◆ **Entries shown**:
=======

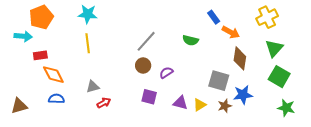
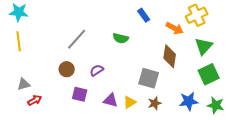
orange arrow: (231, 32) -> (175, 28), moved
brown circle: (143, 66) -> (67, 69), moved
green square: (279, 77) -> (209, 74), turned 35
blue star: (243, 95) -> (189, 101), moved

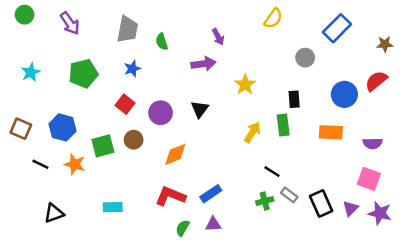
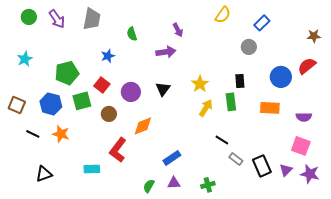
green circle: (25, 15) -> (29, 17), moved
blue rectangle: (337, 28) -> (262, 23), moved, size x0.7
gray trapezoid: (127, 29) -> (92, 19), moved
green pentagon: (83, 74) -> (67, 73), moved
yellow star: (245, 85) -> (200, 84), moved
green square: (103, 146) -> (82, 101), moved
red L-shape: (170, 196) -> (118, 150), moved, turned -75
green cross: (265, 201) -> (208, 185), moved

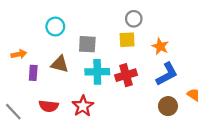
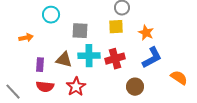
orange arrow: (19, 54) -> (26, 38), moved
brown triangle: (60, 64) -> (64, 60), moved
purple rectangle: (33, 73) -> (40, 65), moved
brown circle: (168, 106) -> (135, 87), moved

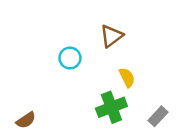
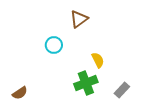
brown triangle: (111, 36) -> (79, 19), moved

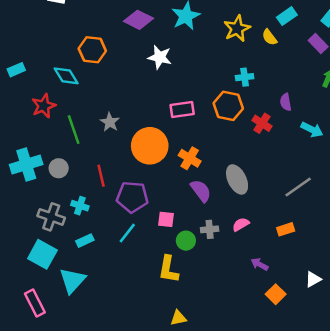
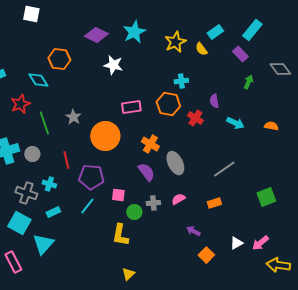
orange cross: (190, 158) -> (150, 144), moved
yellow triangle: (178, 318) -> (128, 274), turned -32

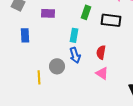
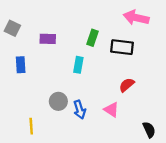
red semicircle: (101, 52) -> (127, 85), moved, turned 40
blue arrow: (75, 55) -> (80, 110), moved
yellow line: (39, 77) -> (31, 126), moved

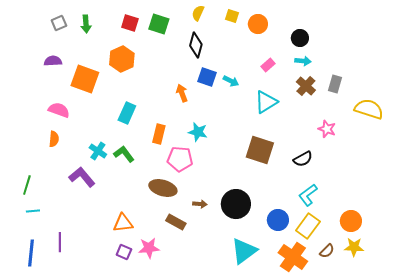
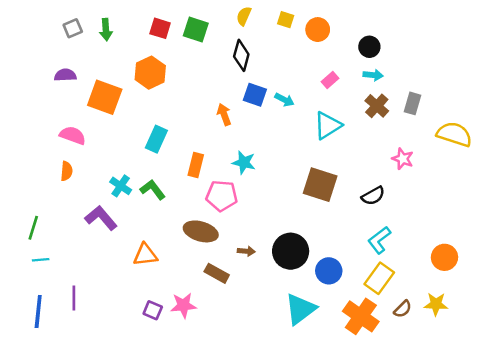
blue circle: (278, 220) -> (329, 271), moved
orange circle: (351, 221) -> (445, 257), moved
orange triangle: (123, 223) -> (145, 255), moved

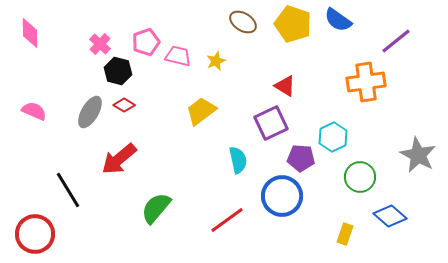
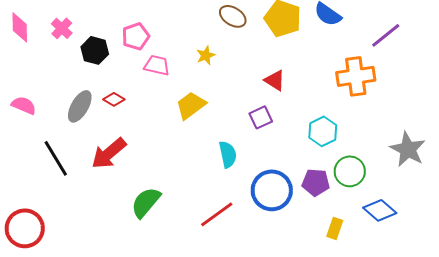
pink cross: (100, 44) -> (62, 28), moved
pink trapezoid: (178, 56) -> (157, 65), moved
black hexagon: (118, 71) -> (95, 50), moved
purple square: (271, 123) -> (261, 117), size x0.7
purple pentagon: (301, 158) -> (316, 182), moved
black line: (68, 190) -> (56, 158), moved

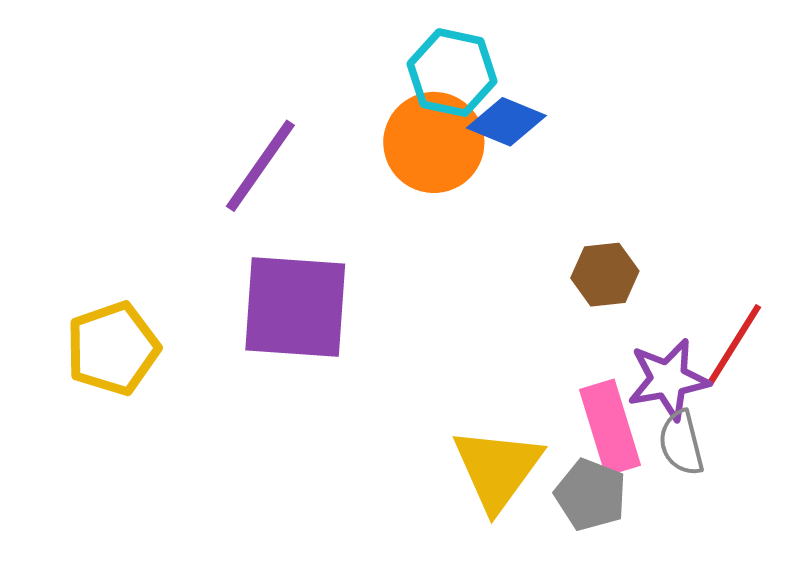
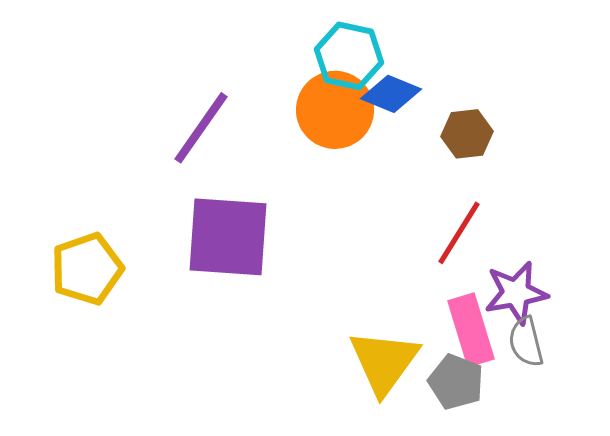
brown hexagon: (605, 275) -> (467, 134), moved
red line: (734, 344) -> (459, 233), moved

=======

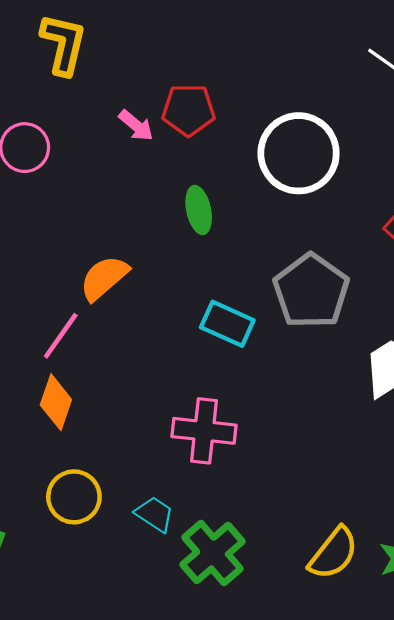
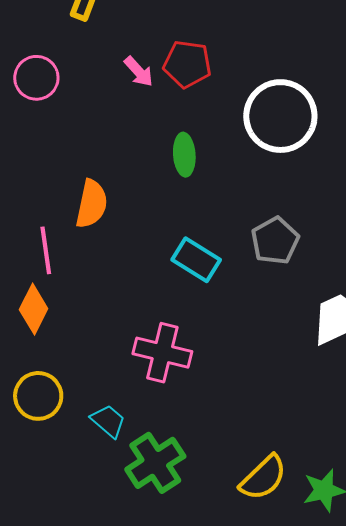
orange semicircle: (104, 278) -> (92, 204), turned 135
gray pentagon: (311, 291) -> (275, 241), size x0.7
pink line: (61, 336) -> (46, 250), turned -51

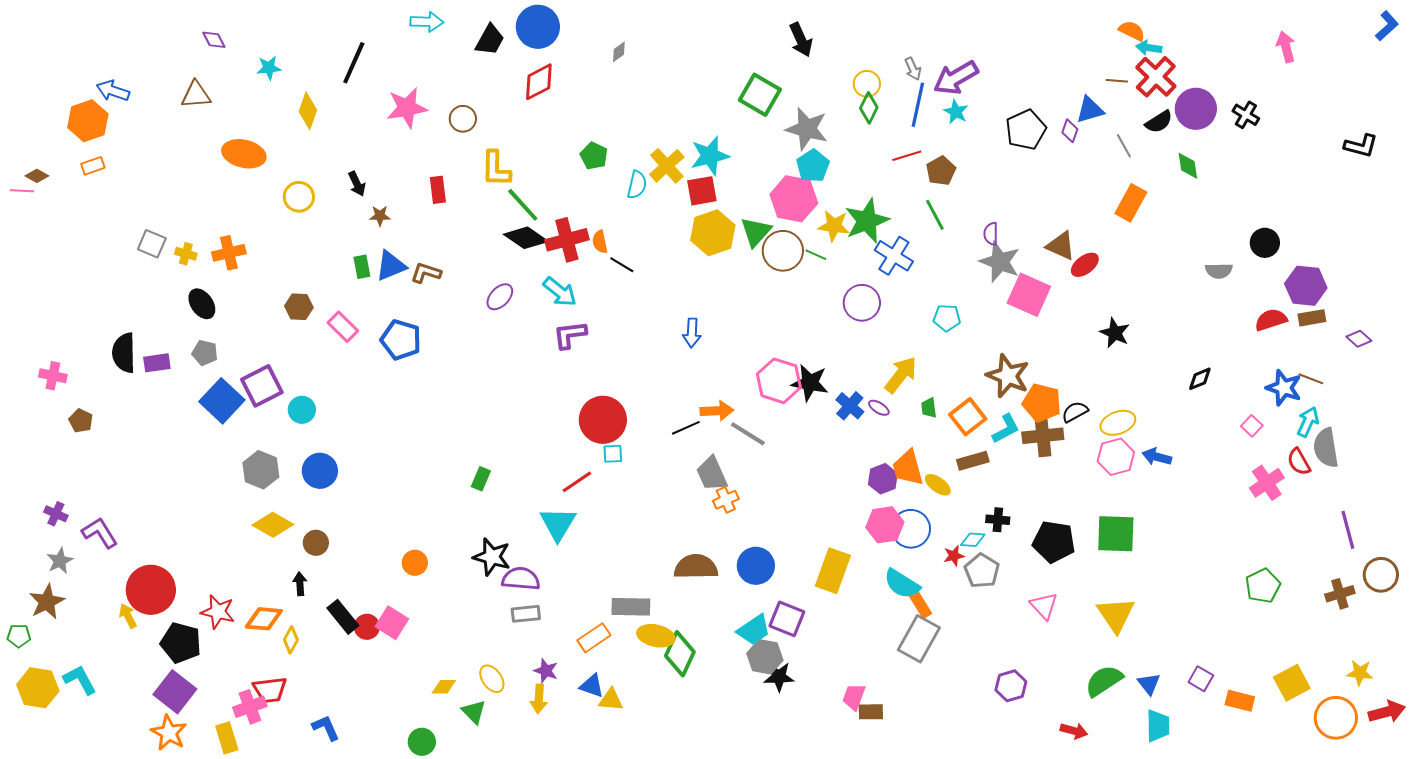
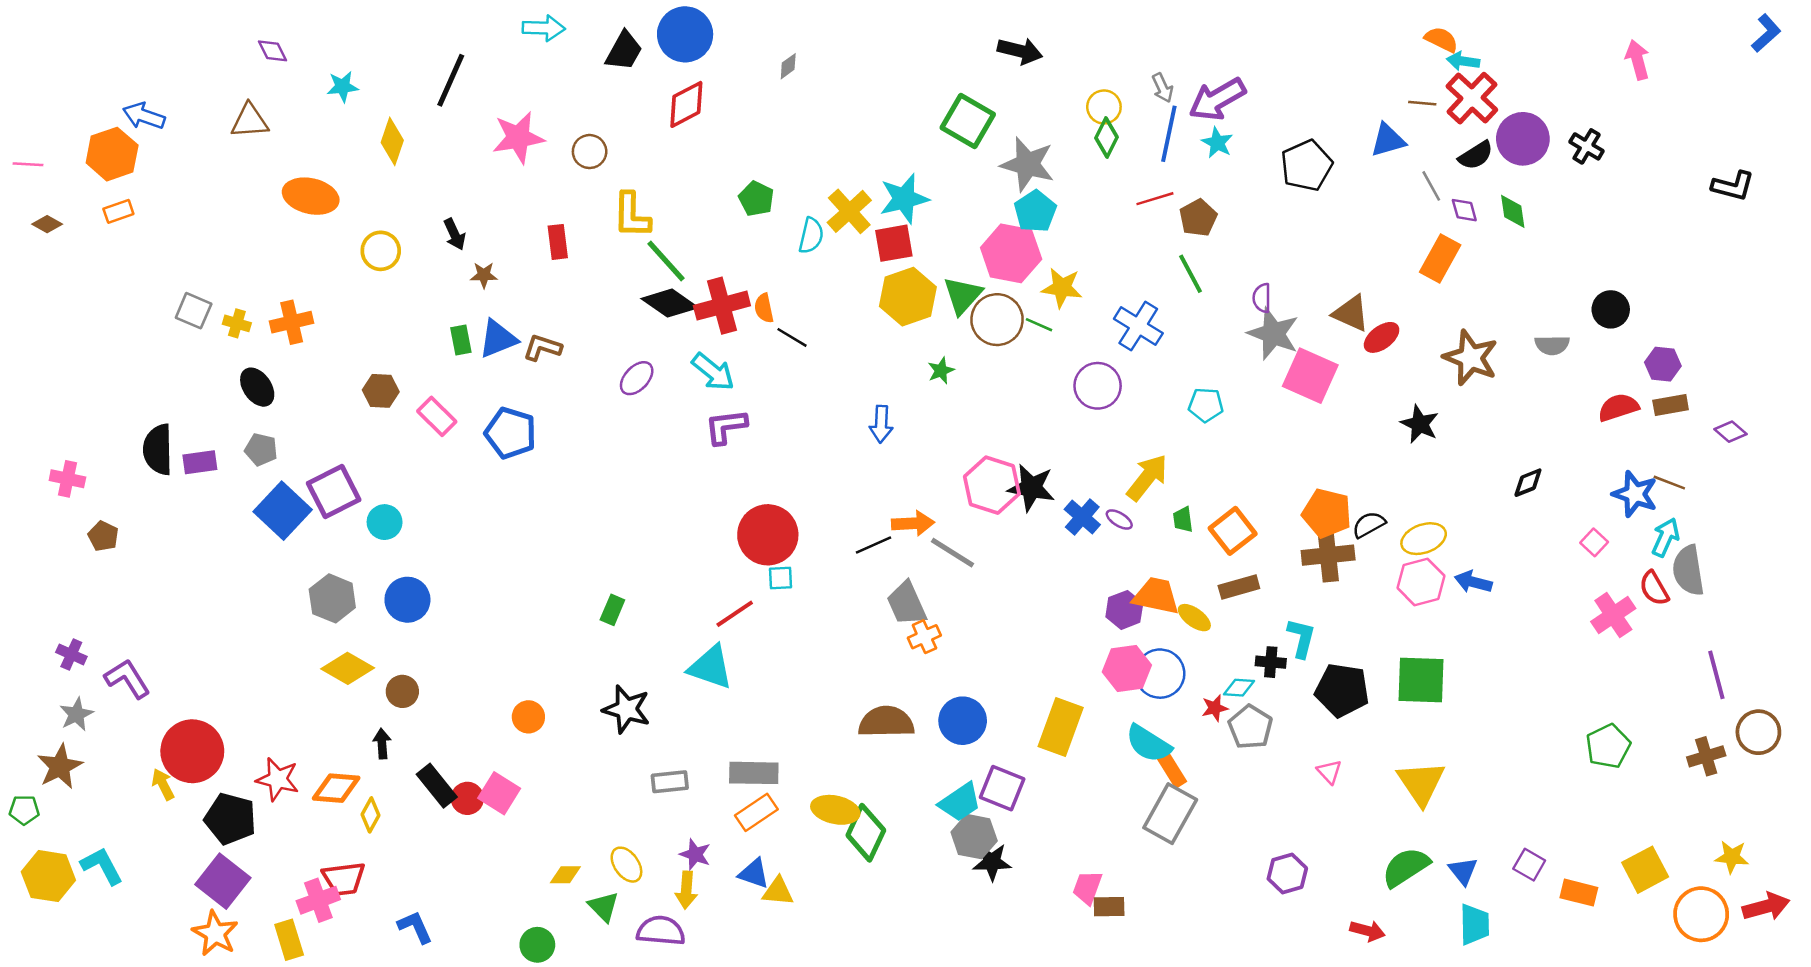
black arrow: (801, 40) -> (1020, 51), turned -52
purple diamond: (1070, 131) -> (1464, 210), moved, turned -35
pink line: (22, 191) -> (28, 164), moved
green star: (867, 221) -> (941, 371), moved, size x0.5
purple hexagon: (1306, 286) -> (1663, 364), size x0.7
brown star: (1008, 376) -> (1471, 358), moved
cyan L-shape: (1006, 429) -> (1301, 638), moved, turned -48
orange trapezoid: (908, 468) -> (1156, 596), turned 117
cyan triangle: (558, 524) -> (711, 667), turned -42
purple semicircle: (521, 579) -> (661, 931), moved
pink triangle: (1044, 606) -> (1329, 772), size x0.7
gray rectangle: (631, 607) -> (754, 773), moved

=======

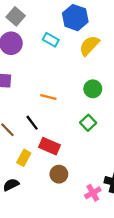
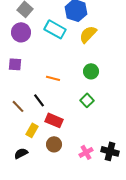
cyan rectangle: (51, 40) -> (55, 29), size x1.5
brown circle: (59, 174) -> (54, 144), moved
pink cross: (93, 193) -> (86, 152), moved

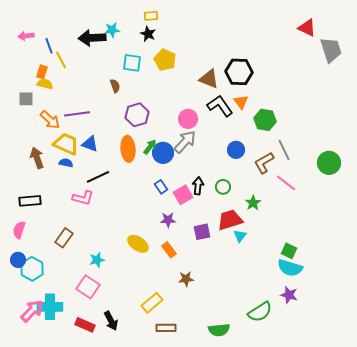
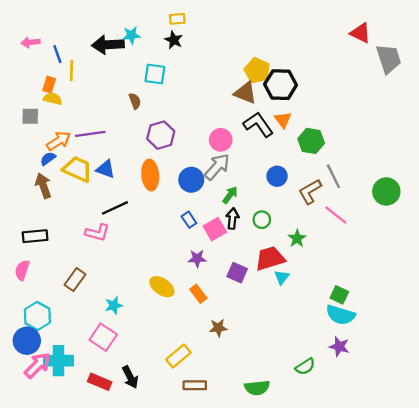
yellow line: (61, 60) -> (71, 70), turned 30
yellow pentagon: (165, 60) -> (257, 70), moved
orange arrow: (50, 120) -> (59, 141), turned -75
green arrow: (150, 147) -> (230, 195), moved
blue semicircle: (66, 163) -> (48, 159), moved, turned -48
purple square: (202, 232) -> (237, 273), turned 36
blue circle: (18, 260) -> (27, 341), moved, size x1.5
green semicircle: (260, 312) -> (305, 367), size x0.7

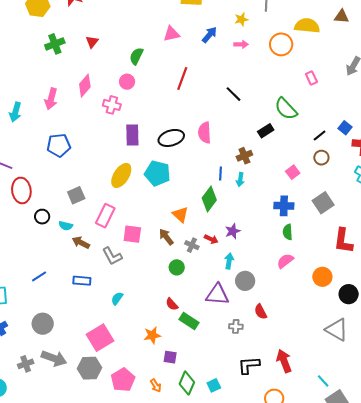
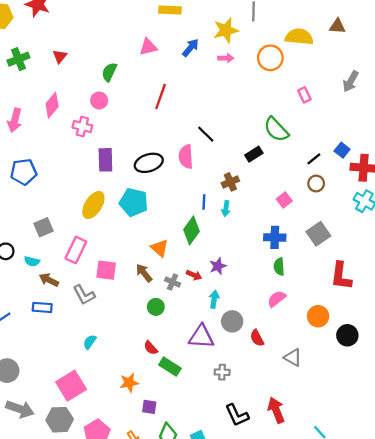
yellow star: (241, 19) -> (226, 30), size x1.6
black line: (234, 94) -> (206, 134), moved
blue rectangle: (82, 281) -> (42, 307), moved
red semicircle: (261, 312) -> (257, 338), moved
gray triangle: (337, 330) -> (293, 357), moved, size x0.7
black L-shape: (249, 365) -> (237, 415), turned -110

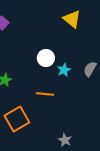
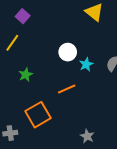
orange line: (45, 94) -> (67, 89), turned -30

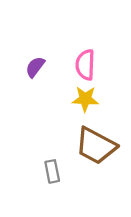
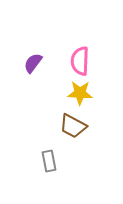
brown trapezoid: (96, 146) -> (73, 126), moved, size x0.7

=======

From the data above, return only the lines starting at the line that holds "gray pentagon: (311, 291)" and ending at the line that holds "pink line: (22, 191) -> (28, 164), moved", word for word and without pictures.

gray pentagon: (311, 291) -> (275, 241), size x0.7
pink line: (61, 336) -> (46, 250), turned -51

black arrow: (801, 40) -> (1020, 51), turned -52
purple diamond: (1070, 131) -> (1464, 210), moved, turned -35
pink line: (22, 191) -> (28, 164), moved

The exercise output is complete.